- The problem:
Where does the word "residential" appear in the entries below? Copy each line that holds it.

□ □ □ □

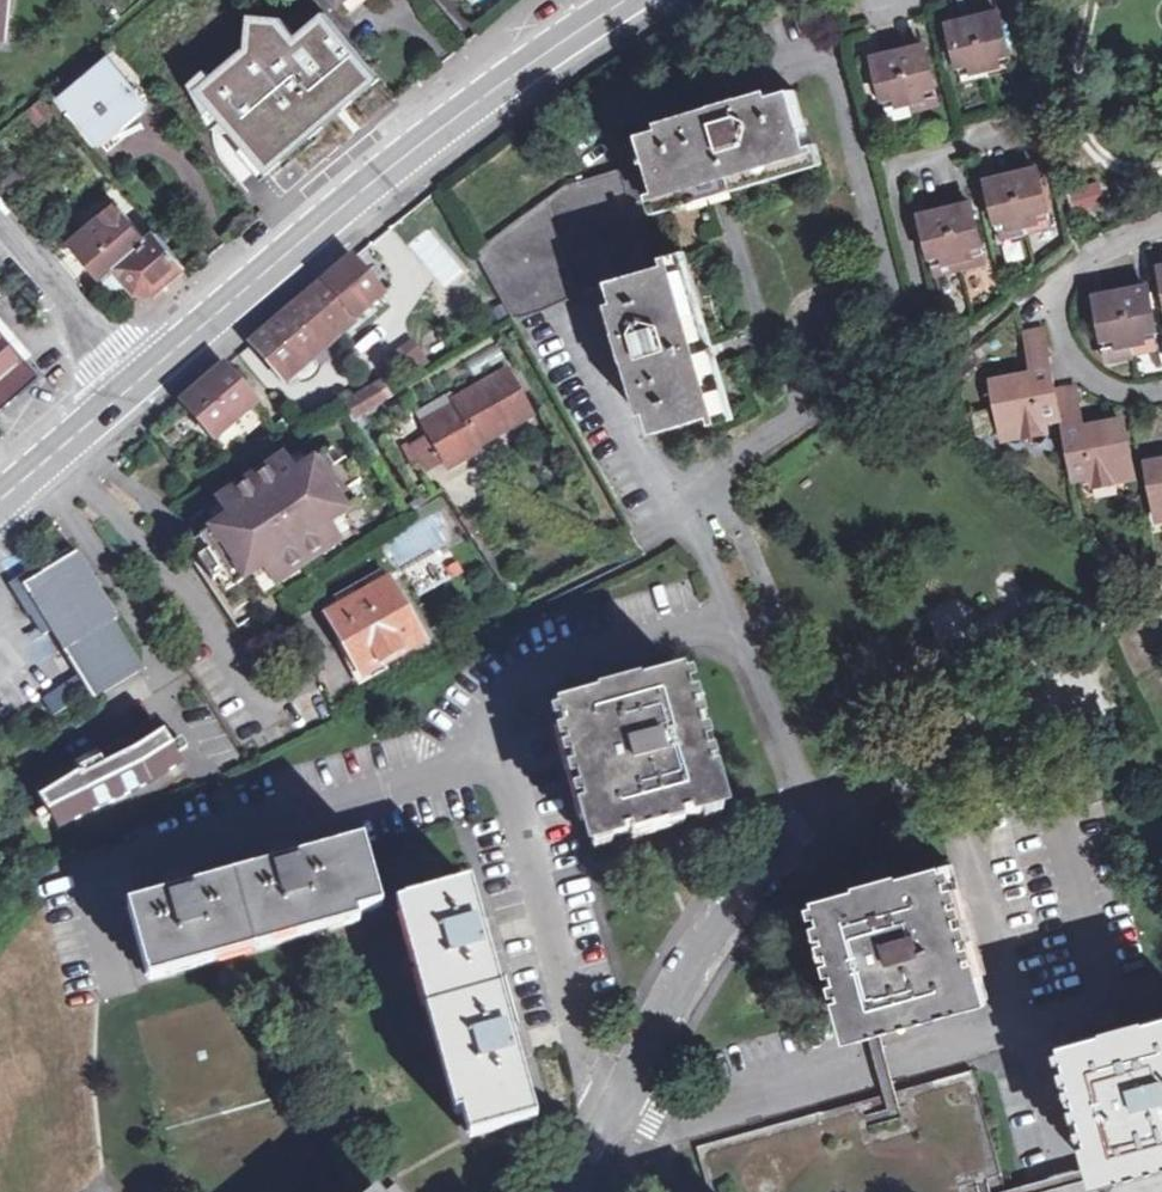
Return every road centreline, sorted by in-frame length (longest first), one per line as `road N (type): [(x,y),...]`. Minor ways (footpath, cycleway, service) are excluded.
road 1 (residential): [(604,1121),(699,957),(814,808),(678,504)]
road 2 (tertiary): [(129,390),(374,178),(626,0)]
road 3 (residential): [(604,1121),(669,1129),(1007,1033),(1049,1191)]
road 4 (residential): [(797,425),(907,341),(822,38)]
road 5 (residential): [(1161,391),(1103,385),(1079,371),(1059,347),(1053,315),(1054,279),(1161,223)]
road 6 (residential): [(822,38),(816,21),(629,96)]
road 7 (residential): [(678,504),(566,317)]
road 8 (residential): [(0,230),(129,390)]
road 9 (residential): [(733,232),(797,425)]
road 10 (tertiary): [(0,502),(129,390)]
road 11 (residential): [(797,425),(678,504)]

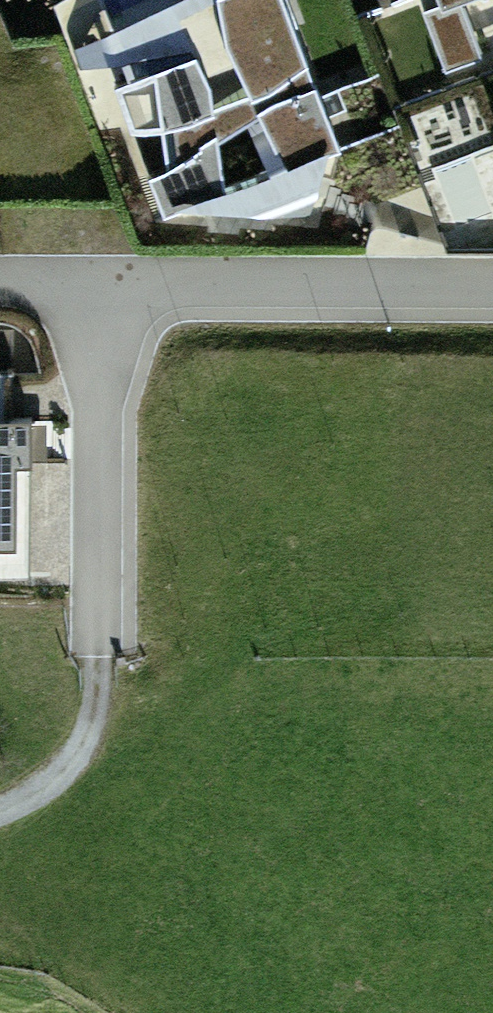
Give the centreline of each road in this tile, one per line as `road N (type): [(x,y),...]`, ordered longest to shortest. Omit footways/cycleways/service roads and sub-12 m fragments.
road 1 (unclassified): [(96,286),(492,295)]
road 2 (unclassified): [(97,656),(96,286)]
road 3 (track): [(0,810),(39,796),(85,743),(97,656)]

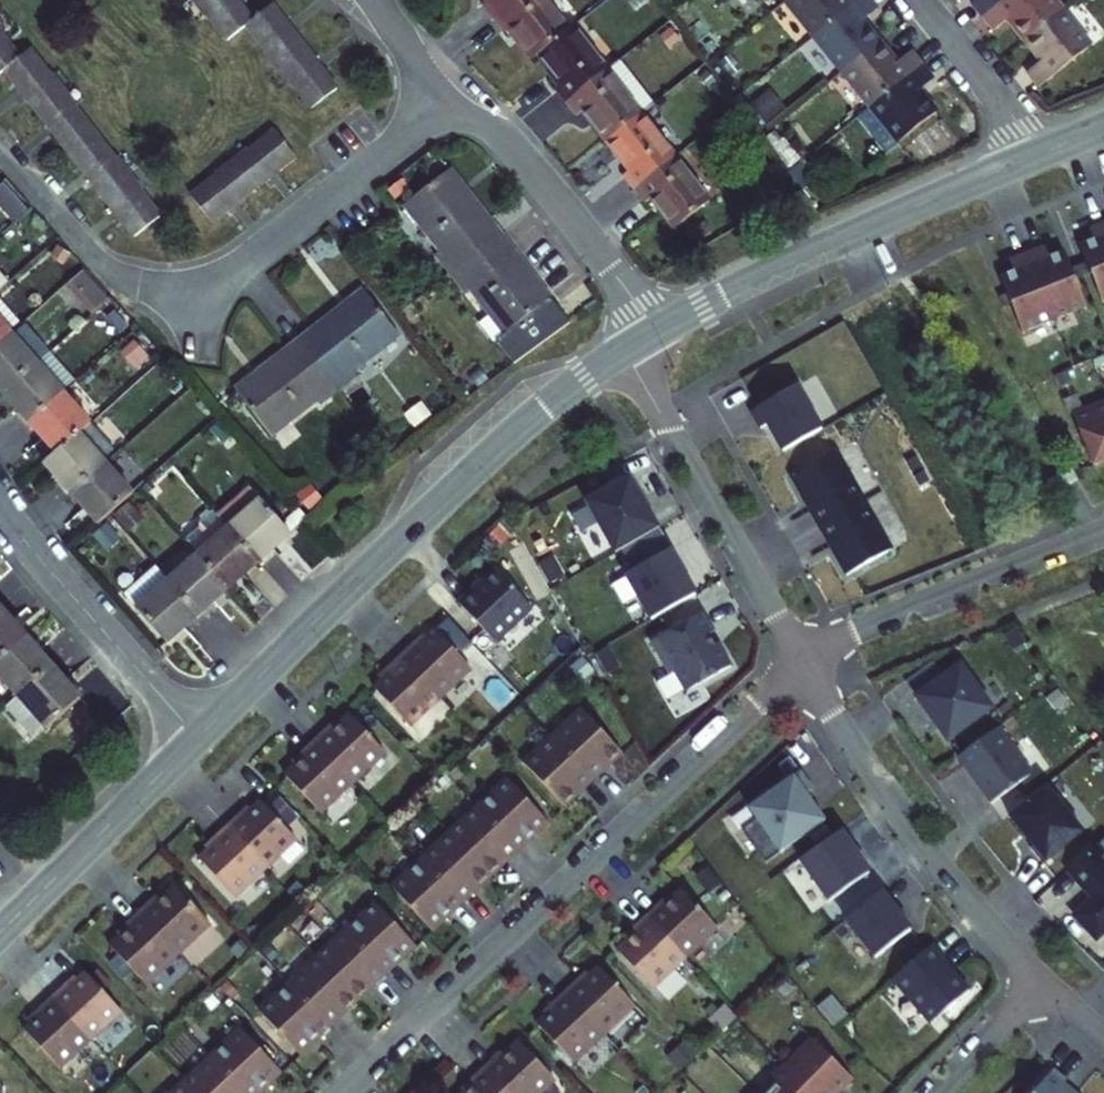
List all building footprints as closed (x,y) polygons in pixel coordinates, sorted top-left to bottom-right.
[(227,43),(245,30),(311,114),(337,94),(271,10),(254,24),(235,0),(193,0),(227,43)] [(494,8),(489,11),(499,24),(529,0),(488,0),(494,8)] [(499,24),(510,38),(515,34),(536,63),(543,58),(571,36),(544,0),(529,0),(499,24)] [(821,42),(874,0),(796,0),(791,4),(821,42)] [(874,0),(821,42),(847,75),(885,46),(869,26),(885,14),(874,0)] [(990,24),(1020,0),(989,0),(978,9),(990,24)] [(1032,47),(1069,18),(1055,0),(1020,0),(990,24),(1001,38),(1016,26),(1032,47)] [(1097,54),(1069,18),(1032,47),(1049,68),(1034,80),(1045,95),(1097,54)] [(612,76),(577,31),(571,36),(543,58),(569,91),(562,96),(572,107),(612,76)] [(3,73),(134,240),(160,219),(29,52),(19,60),(0,37),(0,75),(3,73)] [(847,75),(876,113),(930,71),(918,56),(903,68),(885,46),(847,75)] [(657,110),(624,67),(612,76),(572,107),(584,122),(590,118),(611,145),(645,119),(657,110)] [(930,71),(876,113),(904,148),(942,118),(926,97),(941,85),(930,71)] [(611,145),(636,177),(631,182),(640,195),(680,164),(645,119),(611,145)] [(276,134),(192,197),(213,224),(296,159),(276,134)] [(715,209),(680,164),(640,195),(652,209),(658,205),(682,235),(715,209)] [(448,181),(403,217),(440,262),(435,266),(450,285),(499,245),(448,181)] [(27,217),(5,192),(0,197),(0,215),(13,230),(27,217)] [(1075,244),(1082,261),(1086,272),(1097,299),(1103,296),(1103,226),(1102,220),(1083,227),(1088,239),(1075,244)] [(1041,243),(1022,251),(1049,318),(1081,305),(1070,278),(1066,267),(1059,250),(1046,255),(1041,243)] [(551,309),(499,245),(450,285),(465,303),(469,299),(491,326),(481,335),(496,353),(551,309)] [(1008,270),(995,275),(1002,292),(1006,303),(1017,331),(1049,318),(1022,251),(1003,258),(1008,270)] [(1082,261),(1066,267),(1070,278),(1086,272),(1082,261)] [(90,315),(108,299),(82,271),(65,287),(90,315)] [(11,286),(0,274),(0,296),(11,286)] [(1002,292),(994,295),(998,306),(1006,303),(1002,292)] [(13,337),(12,335),(22,327),(0,301),(0,349),(13,337)] [(363,391),(358,386),(403,350),(367,305),(305,355),(345,405),(363,391)] [(4,398),(40,367),(13,337),(0,349),(0,393),(4,398)] [(345,405),(305,355),(240,406),(277,451),(321,416),(326,421),(345,405)] [(40,367),(4,398),(31,429),(66,397),(40,367)] [(763,424),(778,451),(817,429),(792,385),(747,411),(756,427),(763,424)] [(66,397),(31,429),(57,459),(84,435),(92,428),(66,397)] [(1068,412),(1088,465),(1103,458),(1103,398),(1068,412)] [(92,428),(57,459),(49,465),(75,496),(119,458),(92,428)] [(831,453),(786,478),(799,500),(803,498),(809,508),(806,509),(815,525),(824,541),(827,540),(833,550),(829,552),(841,575),(886,549),(831,453)] [(75,496),(102,528),(114,518),(138,498),(110,465),(75,496)] [(1067,468),(1050,478),(1056,488),(1073,478),(1067,468)] [(581,500),(610,552),(654,527),(645,511),(643,512),(623,476),(581,500)] [(271,512),(239,540),(270,575),(301,547),(271,512)] [(199,554),(210,567),(241,602),(270,575),(239,540),(225,524),(213,535),(212,542),(199,554)] [(647,619),(691,594),(682,577),(680,578),(664,549),(621,574),(647,619)] [(241,602),(210,567),(181,594),(211,629),(241,602)] [(484,569),(468,585),(471,589),(488,573),(484,569)] [(468,585),(451,599),(491,641),(523,611),(488,573),(471,589),(468,585)] [(137,611),(178,659),(211,629),(181,594),(170,581),(137,611)] [(32,631),(7,603),(0,610),(0,660),(32,631)] [(700,611),(647,640),(666,673),(671,671),(682,691),(726,666),(713,643),(710,644),(704,634),(711,630),(700,611)] [(426,625),(410,640),(414,644),(431,629),(426,625)] [(410,640),(396,654),(435,696),(466,667),(431,629),(414,644),(410,640)] [(0,660),(0,666),(23,692),(58,661),(32,631),(0,660)] [(435,696),(396,654),(381,667),(385,672),(369,687),(404,725),(435,696)] [(12,702),(37,731),(48,721),(50,723),(86,692),(58,661),(23,692),(12,702)] [(912,696),(939,677),(928,661),(901,681),(912,696)] [(943,739),(986,707),(956,665),(939,677),(912,696),(943,739)] [(365,683),(369,687),(385,672),(381,667),(365,683)] [(575,706),(564,718),(567,721),(579,710),(575,706)] [(345,713),(341,709),(323,726),(327,730),(345,713)] [(564,718),(547,734),(589,779),(601,768),(599,766),(616,750),(579,710),(567,721),(564,718)] [(323,726),(308,739),(348,781),(380,751),(345,713),(327,730),(323,726)] [(952,756),(959,767),(960,766),(965,773),(964,774),(985,803),(1028,772),(994,726),(952,756)] [(589,779),(547,734),(529,750),(532,753),(520,764),(558,804),(575,788),(577,791),(589,779)] [(348,781),(308,739),(294,753),(298,757),(280,774),(315,812),(348,781)] [(529,750),(518,761),(520,764),(532,753),(529,750)] [(618,752),(616,750),(599,766),(601,768),(618,752)] [(298,757),(294,753),(276,770),(280,774),(298,757)] [(796,769),(744,806),(752,817),(737,827),(761,861),(821,819),(803,794),(810,789),(796,769)] [(502,776),(489,788),(491,791),(504,779),(502,776)] [(489,788),(471,804),(514,850),(526,839),(524,836),(542,820),(504,779),(491,791),(489,788)] [(1038,863),(1077,830),(1040,785),(1004,814),(1027,843),(1024,846),(1038,863)] [(575,788),(558,804),(560,807),(577,791),(575,788)] [(252,796),(235,811),(239,816),(256,800),(252,796)] [(235,811),(221,825),(260,867),(291,838),(256,800),(239,816),(235,811)] [(502,861),(514,850),(471,804),(454,821),(457,824),(446,834),(484,873),(500,858),(502,861)] [(542,820),(524,836),(526,839),(544,821),(542,820)] [(454,821),(443,831),(446,834),(457,824),(454,821)] [(210,843),(194,858),(229,895),(260,867),(221,825),(207,838),(210,843)] [(866,872),(849,848),(850,847),(838,830),(796,860),(825,901),(866,872)] [(443,831),(433,840),(436,843),(446,834),(443,831)] [(484,873),(446,834),(436,843),(433,840),(415,857),(458,902),(470,891),(468,889),(484,873)] [(1102,835),(1063,870),(1088,897),(1069,914),(1091,938),(1103,927),(1103,837),(1102,835)] [(207,838),(190,854),(194,858),(210,843),(207,838)] [(458,902),(415,857),(398,873),(401,876),(388,888),(426,928),(444,911),(446,913),(458,902)] [(484,873),(486,876),(502,861),(500,858),(484,873)] [(398,873),(385,885),(388,888),(401,876),(398,873)] [(484,873),(468,889),(470,891),(486,876),(484,873)] [(166,880),(148,897),(152,901),(170,884),(166,880)] [(148,897),(133,911),(173,952),(205,922),(170,884),(152,901),(148,897)] [(655,901),(640,914),(680,956),(712,926),(677,888),(666,899),(659,906),(655,901)] [(894,914),(876,892),(842,921),(873,958),(908,928),(895,912),(894,914)] [(662,894),(655,901),(659,906),(666,899),(662,894)] [(369,900),(356,911),(359,915),(372,903),(369,900)] [(356,911),(339,928),(382,974),(394,962),(391,960),(409,943),(372,903),(359,915),(356,911)] [(133,911),(119,924),(123,928),(105,945),(140,982),(173,952),(133,911)] [(444,911),(426,928),(428,931),(446,913),(444,911)] [(680,956),(640,914),(626,928),(630,932),(622,939),(612,949),(647,987),(680,956)] [(119,924),(101,941),(105,945),(123,928),(119,924)] [(325,947),(314,957),(351,997),(367,983),(370,985),(382,974),(339,928),(322,944),(325,947)] [(618,935),(622,939),(630,932),(626,928),(618,935)] [(939,957),(927,942),(886,977),(925,1023),(964,989),(937,958),(939,957)] [(409,943),(391,960),(394,962),(412,946),(409,943)] [(322,944),(311,954),(314,957),(325,947),(322,944)] [(311,954),(301,964),(303,967),(314,957),(311,954)] [(351,997),(314,957),(303,967),(301,964),(283,980),(326,1026),(338,1015),(336,1012),(351,997)] [(574,977),(559,990),(599,1032),(629,1003),(594,966),(585,974),(578,981),(574,977)] [(77,967),(60,982),(65,987),(81,971),(77,967)] [(581,970),(574,977),(578,981),(585,974),(581,970)] [(60,982),(46,996),(85,1038),(116,1009),(81,971),(65,987),(60,982)] [(326,1026),(283,980),(266,997),(268,1000),(256,1012),(294,1052),(312,1035),(314,1037),(326,1026)] [(351,997),(354,1000),(370,985),(367,983),(351,997)] [(599,1032),(559,990),(545,1004),(549,1008),(542,1015),(533,1024),(568,1061),(599,1032)] [(36,1014),(19,1029),(55,1066),(85,1038),(46,996),(32,1009),(36,1014)] [(266,997),(253,1008),(256,1012),(268,1000),(266,997)] [(336,1012),(338,1015),(354,1000),(351,997),(336,1012)] [(545,1004),(538,1011),(542,1015),(549,1008),(545,1004)] [(32,1009),(15,1025),(19,1029),(36,1014),(32,1009)] [(235,1026),(222,1037),(225,1041),(238,1029),(235,1026)] [(204,1054),(241,1092),(254,1092),(259,1088),(257,1086),(275,1069),(238,1029),(225,1041),(222,1037),(204,1054)] [(312,1035),(294,1052),(296,1054),(314,1037),(312,1035)] [(831,1092),(846,1076),(808,1039),(766,1081),(770,1084),(762,1092),(832,1092),(831,1092)] [(478,1066),(503,1092),(534,1092),(550,1078),(515,1040),(504,1050),(497,1057),(493,1053),(478,1066)] [(504,1050),(500,1046),(493,1053),(497,1057),(504,1050)] [(180,1083),(189,1092),(241,1092),(204,1054),(187,1070),(190,1073),(180,1083)] [(478,1066),(464,1080),(468,1084),(460,1092),(458,1092),(503,1092),(478,1066)] [(1048,1068),(1027,1092),(1069,1092),(1058,1084),(1062,1079),(1048,1068)] [(275,1069),(257,1086),(259,1088),(277,1072),(275,1069)] [(187,1070),(176,1080),(180,1083),(190,1073),(187,1070)] [(166,1090),(169,1092),(180,1083),(176,1080),(166,1090)] [(464,1080),(456,1087),(460,1092),(468,1084),(464,1080)] [(180,1083),(169,1092),(189,1092),(180,1083)]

□ □ □ □

- Your response:
road 1 (residential): [(604,1121),(699,957),(814,808),(678,504)]
road 3 (residential): [(604,1121),(669,1129),(1007,1033),(1049,1191)]
road 4 (residential): [(797,425),(907,341),(822,38)]
road 5 (residential): [(1161,391),(1103,385),(1079,371),(1059,347),(1053,315),(1054,279),(1161,223)]
road 6 (residential): [(822,38),(816,21),(629,96)]
road 7 (residential): [(678,504),(566,317)]
road 8 (residential): [(0,230),(129,390)]
road 9 (residential): [(733,232),(797,425)]
road 11 (residential): [(797,425),(678,504)]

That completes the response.